(Information)

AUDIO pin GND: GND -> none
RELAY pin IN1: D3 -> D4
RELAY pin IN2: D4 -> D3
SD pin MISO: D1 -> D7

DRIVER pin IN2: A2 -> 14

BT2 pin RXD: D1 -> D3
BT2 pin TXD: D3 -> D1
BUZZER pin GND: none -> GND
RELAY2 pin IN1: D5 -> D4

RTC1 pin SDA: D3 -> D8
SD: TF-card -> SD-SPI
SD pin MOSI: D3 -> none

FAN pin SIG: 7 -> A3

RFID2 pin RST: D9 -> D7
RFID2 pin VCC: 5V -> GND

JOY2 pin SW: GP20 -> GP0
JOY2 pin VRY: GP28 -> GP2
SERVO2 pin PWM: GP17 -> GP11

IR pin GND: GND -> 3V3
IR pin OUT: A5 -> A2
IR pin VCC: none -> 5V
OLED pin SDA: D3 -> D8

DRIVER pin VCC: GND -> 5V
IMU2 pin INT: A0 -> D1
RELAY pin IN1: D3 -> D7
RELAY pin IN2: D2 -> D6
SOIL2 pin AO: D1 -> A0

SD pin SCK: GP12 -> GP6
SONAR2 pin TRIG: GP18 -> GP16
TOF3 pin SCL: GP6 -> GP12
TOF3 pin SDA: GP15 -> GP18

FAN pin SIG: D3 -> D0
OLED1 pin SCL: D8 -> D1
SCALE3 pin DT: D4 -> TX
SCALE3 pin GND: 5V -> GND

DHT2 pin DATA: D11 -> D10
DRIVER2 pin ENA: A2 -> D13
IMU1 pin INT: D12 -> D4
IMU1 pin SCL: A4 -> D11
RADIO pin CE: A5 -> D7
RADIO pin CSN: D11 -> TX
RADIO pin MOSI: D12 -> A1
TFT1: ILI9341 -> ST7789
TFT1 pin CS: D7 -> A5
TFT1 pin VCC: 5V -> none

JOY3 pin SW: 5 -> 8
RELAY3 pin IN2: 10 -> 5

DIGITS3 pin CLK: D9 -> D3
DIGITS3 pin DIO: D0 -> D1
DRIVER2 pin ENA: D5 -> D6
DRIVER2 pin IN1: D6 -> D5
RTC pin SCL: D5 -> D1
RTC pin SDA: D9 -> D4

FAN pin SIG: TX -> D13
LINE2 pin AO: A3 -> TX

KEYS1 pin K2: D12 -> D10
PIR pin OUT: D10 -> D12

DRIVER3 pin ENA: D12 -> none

(End Information)

(Try it): Scan the entries above for the line containing "SONAR2 pin TRIG: GP18 -> GP16", and copy it and all lines after it exactly, down to and including the line containing "RADIO pin CE: A5 -> D7".

(Response to the exercise):
SONAR2 pin TRIG: GP18 -> GP16
TOF3 pin SCL: GP6 -> GP12
TOF3 pin SDA: GP15 -> GP18

FAN pin SIG: D3 -> D0
OLED1 pin SCL: D8 -> D1
SCALE3 pin DT: D4 -> TX
SCALE3 pin GND: 5V -> GND

DHT2 pin DATA: D11 -> D10
DRIVER2 pin ENA: A2 -> D13
IMU1 pin INT: D12 -> D4
IMU1 pin SCL: A4 -> D11
RADIO pin CE: A5 -> D7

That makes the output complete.